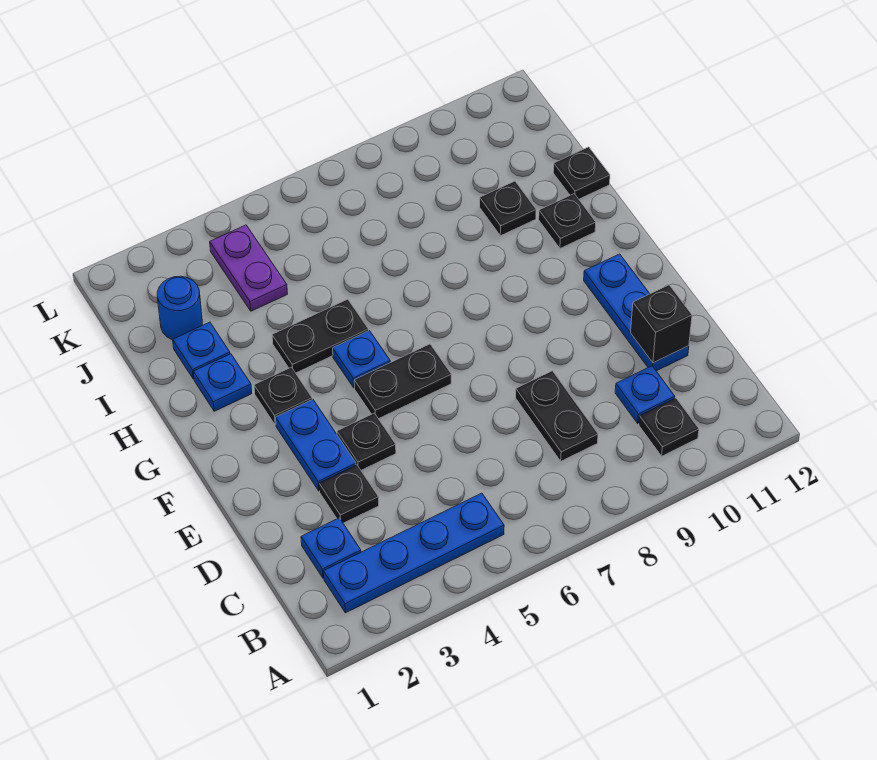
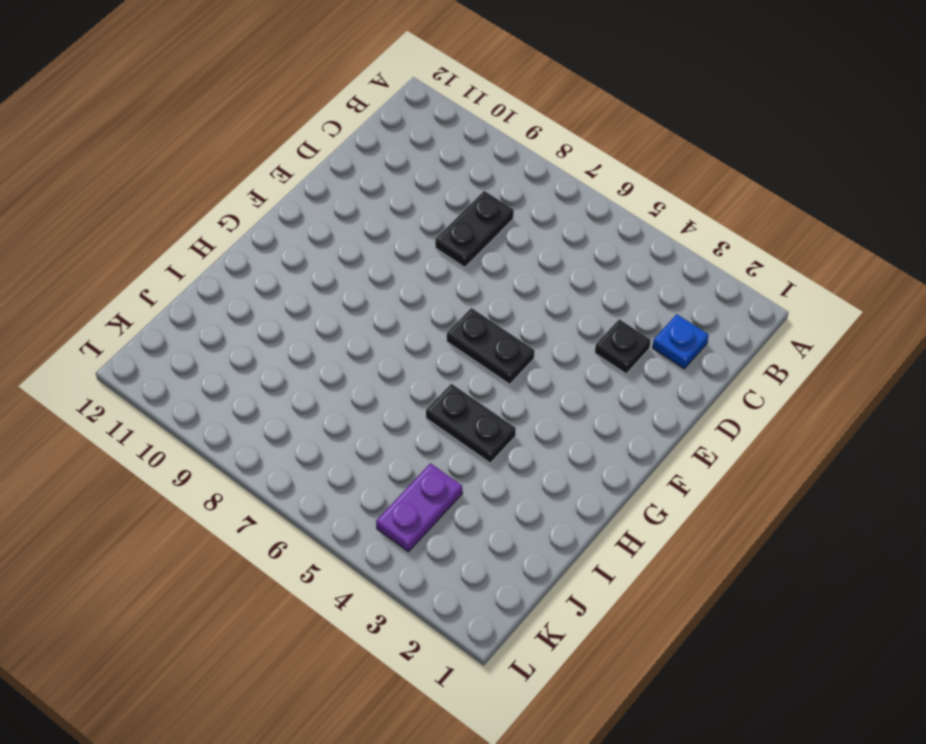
none -> blue plate B2:B5 level 1
none -> black plate B10 level 1
none -> blue plate C10 level 1

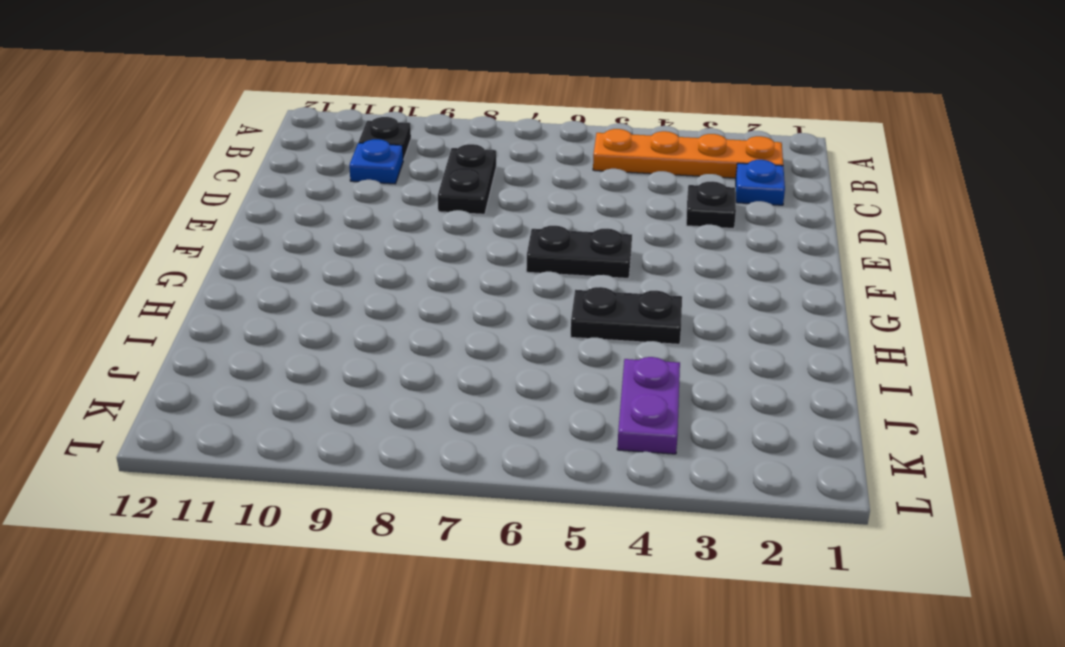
orange plate B2:B5 level 1 -> blue plate B2:B5 level 1
none -> blue plate D11:F11 level 1
none -> blue plate E3:F3 level 1
none -> black plate E4 level 1

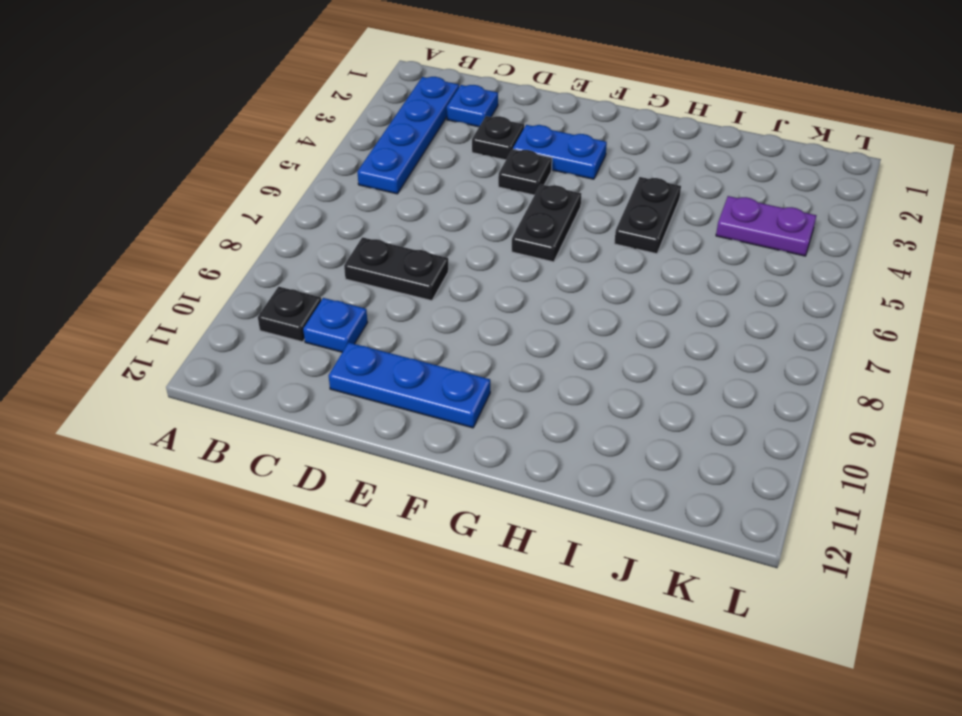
none -> black plate G3 level 1
none -> blue plate G5 level 1
none -> blue plate H2 level 1

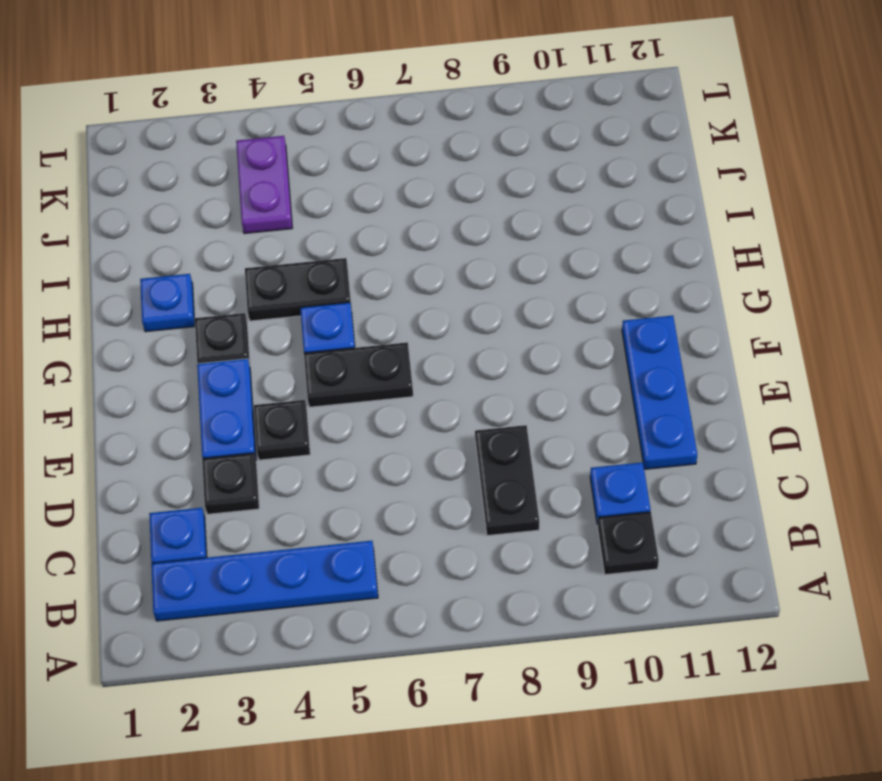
none -> black plate H11 level 1
none -> blue plate I2 level 1
none -> black plate I10 level 1

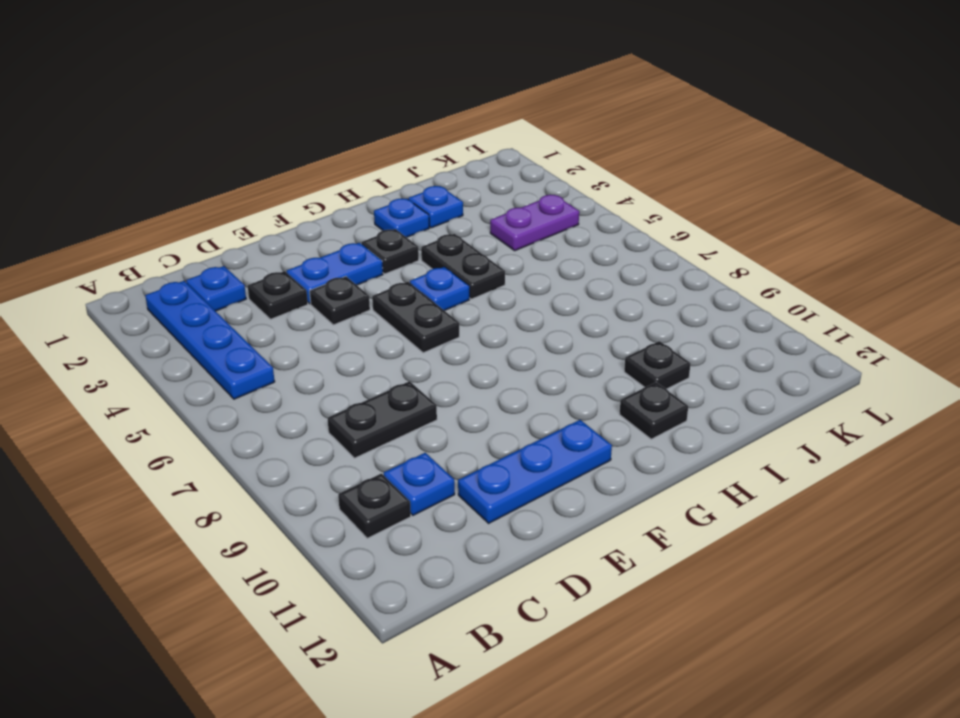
none -> black plate I12 level 1
none -> blue round brick J2 level 1
none -> black brick D11 level 2

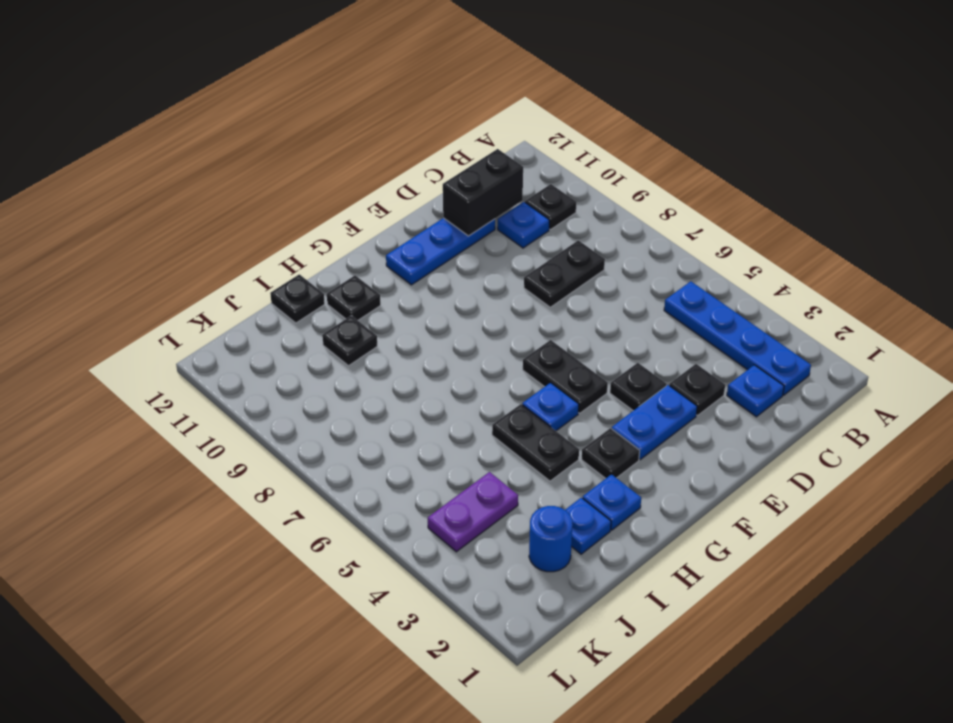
black brick C11:D11 level 2 -> black brick D11 level 2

▸ Work to complete:
Could you write out the records exactly while omitting every picture?

▸ Written reply:
none -> blue plate B2:B5 level 1
none -> black plate B10 level 1
none -> blue plate C10 level 1

orange plate B2:B5 level 1 -> blue plate B2:B5 level 1
none -> blue plate D11:F11 level 1
none -> blue plate E3:F3 level 1
none -> black plate E4 level 1

none -> black plate G3 level 1
none -> blue plate G5 level 1
none -> blue plate H2 level 1

none -> black plate H11 level 1
none -> blue plate I2 level 1
none -> black plate I10 level 1

none -> black plate I12 level 1
none -> blue round brick J2 level 1
none -> black brick D11 level 2

black brick C11:D11 level 2 -> black brick D11 level 2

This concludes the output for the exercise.